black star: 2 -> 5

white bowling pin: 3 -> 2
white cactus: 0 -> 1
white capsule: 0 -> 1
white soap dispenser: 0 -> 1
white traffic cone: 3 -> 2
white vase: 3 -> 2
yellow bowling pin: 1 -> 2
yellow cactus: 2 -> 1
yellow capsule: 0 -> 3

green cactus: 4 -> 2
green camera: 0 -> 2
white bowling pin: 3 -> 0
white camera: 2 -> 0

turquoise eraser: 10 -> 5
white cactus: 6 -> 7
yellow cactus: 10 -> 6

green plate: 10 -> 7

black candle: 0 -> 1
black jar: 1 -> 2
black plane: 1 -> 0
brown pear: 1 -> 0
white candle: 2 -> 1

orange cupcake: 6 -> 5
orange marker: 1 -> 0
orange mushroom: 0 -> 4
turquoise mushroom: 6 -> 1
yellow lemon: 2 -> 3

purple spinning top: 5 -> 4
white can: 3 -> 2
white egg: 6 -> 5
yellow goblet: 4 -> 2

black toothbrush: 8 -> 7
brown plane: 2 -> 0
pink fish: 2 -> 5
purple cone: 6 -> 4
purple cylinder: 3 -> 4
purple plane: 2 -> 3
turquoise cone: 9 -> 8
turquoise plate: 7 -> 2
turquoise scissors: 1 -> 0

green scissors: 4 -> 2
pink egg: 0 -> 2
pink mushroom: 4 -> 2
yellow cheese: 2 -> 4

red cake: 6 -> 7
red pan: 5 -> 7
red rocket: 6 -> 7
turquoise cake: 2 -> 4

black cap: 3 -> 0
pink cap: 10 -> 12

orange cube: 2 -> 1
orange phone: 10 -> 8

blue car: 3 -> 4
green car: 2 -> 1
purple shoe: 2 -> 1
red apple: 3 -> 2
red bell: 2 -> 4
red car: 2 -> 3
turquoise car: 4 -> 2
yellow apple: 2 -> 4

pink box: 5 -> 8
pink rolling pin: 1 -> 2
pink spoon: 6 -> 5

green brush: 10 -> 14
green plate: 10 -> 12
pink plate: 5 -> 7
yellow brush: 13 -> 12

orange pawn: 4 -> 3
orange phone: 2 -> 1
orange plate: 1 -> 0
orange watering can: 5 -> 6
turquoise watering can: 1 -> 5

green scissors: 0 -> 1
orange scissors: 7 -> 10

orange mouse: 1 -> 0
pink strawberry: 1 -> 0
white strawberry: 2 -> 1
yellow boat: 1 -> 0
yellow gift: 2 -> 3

Exercise prompt: Count how many lines in the listing above hold "green". Supply only that number.

Expected answer: 8